What to produce:
With the line containing "red semicircle: (129, 309)" as the start and the line containing "orange line: (142, 74)" as the end, transcribe that span of the entries below exactly, including both.
:: Input data
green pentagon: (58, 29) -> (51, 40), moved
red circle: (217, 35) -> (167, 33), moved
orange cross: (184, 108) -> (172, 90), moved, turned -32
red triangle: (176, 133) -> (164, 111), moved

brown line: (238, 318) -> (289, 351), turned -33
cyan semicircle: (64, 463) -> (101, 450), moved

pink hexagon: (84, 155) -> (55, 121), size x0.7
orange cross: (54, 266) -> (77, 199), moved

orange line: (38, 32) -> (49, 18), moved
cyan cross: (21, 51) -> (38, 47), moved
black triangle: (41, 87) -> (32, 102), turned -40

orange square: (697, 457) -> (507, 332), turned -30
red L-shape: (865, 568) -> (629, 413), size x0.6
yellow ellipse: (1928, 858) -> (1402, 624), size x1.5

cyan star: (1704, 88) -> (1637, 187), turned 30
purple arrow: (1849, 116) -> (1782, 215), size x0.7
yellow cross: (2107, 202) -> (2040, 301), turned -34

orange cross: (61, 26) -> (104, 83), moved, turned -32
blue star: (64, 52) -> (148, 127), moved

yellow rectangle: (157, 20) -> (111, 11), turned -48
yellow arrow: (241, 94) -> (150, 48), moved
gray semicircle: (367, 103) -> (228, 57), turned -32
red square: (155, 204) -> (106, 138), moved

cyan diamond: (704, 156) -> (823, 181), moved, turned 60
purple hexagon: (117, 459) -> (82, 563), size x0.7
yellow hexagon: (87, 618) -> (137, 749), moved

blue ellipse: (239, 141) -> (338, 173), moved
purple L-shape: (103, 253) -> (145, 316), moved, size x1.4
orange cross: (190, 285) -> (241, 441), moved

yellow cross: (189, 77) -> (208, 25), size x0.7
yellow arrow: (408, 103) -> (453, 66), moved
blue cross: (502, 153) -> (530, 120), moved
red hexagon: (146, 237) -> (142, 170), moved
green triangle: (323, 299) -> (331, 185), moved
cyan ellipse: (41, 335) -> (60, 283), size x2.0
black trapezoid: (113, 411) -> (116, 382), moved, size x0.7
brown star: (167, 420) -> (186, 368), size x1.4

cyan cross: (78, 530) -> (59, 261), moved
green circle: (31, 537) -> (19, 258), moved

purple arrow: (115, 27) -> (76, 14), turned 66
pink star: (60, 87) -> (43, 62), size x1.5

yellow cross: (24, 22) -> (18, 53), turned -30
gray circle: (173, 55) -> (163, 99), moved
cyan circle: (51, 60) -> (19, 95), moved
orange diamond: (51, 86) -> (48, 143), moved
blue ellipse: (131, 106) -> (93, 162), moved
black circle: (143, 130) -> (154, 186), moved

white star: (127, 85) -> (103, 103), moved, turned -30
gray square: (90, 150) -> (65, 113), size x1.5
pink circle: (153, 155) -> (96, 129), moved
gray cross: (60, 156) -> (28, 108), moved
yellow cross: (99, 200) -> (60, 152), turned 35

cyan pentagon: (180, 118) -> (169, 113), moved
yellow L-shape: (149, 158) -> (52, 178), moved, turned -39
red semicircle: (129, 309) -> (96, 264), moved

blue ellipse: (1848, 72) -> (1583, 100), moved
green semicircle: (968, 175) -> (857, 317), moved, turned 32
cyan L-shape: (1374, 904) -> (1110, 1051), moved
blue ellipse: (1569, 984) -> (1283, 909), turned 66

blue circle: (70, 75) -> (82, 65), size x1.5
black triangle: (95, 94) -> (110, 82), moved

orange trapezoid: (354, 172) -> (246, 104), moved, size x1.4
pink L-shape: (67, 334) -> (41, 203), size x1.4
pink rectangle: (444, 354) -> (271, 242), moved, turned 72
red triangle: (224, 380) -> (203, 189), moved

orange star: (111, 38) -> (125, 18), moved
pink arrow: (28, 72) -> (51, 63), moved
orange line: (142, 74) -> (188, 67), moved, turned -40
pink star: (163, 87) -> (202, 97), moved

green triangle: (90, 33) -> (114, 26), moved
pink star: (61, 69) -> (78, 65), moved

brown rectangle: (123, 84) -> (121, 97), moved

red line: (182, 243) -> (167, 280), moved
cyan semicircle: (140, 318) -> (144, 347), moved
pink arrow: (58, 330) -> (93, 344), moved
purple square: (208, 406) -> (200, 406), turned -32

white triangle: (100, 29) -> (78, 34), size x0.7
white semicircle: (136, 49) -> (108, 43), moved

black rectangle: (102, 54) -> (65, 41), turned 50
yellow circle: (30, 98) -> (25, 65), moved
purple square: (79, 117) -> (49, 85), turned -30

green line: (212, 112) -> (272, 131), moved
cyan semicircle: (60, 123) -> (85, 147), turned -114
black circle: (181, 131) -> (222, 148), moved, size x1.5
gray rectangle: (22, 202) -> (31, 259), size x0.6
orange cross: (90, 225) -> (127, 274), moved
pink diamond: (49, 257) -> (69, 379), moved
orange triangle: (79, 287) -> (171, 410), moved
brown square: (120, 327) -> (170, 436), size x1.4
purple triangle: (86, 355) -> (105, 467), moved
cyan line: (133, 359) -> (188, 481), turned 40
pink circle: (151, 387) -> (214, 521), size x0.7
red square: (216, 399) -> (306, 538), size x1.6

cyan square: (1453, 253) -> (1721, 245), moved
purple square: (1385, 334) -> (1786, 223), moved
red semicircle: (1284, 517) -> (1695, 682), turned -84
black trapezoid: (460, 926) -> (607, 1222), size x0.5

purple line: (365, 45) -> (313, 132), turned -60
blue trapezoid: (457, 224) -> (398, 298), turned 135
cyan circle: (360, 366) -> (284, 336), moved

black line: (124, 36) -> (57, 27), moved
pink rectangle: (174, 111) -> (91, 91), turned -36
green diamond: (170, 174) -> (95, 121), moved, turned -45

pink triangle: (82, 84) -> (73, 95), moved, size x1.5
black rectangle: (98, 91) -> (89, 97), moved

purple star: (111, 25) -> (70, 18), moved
::::
Result of the exercise:
red semicircle: (129, 309) -> (96, 264), moved

blue ellipse: (1848, 72) -> (1583, 100), moved
green semicircle: (968, 175) -> (857, 317), moved, turned 32
cyan L-shape: (1374, 904) -> (1110, 1051), moved
blue ellipse: (1569, 984) -> (1283, 909), turned 66

blue circle: (70, 75) -> (82, 65), size x1.5
black triangle: (95, 94) -> (110, 82), moved

orange trapezoid: (354, 172) -> (246, 104), moved, size x1.4
pink L-shape: (67, 334) -> (41, 203), size x1.4
pink rectangle: (444, 354) -> (271, 242), moved, turned 72
red triangle: (224, 380) -> (203, 189), moved

orange star: (111, 38) -> (125, 18), moved
pink arrow: (28, 72) -> (51, 63), moved
orange line: (142, 74) -> (188, 67), moved, turned -40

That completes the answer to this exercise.